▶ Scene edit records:
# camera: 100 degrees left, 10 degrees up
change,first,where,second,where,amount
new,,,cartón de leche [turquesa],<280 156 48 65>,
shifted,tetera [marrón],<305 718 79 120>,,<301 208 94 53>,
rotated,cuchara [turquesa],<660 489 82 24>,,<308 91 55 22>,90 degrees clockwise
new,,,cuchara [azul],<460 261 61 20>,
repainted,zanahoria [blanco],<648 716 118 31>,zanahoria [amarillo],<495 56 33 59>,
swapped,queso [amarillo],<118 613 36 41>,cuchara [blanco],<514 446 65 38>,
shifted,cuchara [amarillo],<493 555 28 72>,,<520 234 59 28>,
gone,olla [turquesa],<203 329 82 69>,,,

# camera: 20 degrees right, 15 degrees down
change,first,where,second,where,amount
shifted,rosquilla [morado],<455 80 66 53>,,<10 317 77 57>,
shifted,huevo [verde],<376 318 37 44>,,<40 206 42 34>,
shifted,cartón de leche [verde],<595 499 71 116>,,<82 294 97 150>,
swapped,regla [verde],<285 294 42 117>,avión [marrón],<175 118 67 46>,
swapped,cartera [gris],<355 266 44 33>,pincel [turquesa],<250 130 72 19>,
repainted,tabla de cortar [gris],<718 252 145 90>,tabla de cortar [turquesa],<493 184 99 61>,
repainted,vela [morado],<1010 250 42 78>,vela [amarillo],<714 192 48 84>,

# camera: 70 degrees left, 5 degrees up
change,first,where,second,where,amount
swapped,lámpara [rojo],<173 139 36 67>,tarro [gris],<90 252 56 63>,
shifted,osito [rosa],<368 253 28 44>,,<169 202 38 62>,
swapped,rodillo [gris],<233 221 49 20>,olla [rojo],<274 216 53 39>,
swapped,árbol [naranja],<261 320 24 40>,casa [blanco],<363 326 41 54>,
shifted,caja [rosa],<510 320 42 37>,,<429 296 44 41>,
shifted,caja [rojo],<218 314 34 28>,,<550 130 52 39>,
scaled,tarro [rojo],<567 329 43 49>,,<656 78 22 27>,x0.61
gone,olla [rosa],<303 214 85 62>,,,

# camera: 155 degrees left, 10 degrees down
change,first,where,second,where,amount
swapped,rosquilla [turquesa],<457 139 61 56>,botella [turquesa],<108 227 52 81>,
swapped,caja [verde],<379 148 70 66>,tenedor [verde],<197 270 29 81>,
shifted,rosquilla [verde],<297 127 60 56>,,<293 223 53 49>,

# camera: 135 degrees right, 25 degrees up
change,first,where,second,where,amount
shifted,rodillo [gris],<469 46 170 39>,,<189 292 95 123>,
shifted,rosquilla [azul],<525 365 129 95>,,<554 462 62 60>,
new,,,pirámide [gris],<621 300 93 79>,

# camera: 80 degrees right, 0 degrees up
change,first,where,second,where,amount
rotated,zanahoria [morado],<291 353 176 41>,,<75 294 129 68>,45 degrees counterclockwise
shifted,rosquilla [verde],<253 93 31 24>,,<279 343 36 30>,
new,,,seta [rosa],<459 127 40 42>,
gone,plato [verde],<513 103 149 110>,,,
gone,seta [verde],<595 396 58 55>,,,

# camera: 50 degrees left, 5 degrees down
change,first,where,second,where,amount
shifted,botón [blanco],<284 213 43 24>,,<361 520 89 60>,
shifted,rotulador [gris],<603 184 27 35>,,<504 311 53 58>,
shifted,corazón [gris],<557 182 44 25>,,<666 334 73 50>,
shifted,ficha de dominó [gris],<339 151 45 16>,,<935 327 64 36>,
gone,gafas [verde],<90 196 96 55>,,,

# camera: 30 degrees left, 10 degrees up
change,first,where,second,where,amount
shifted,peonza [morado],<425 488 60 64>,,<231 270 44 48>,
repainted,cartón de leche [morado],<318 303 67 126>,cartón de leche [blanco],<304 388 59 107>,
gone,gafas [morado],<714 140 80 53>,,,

▶ About this exercise:
Within the entries above, report how many lines contain the word "cuchara"; the figure is all that is wanted.

▶ Your solution:
4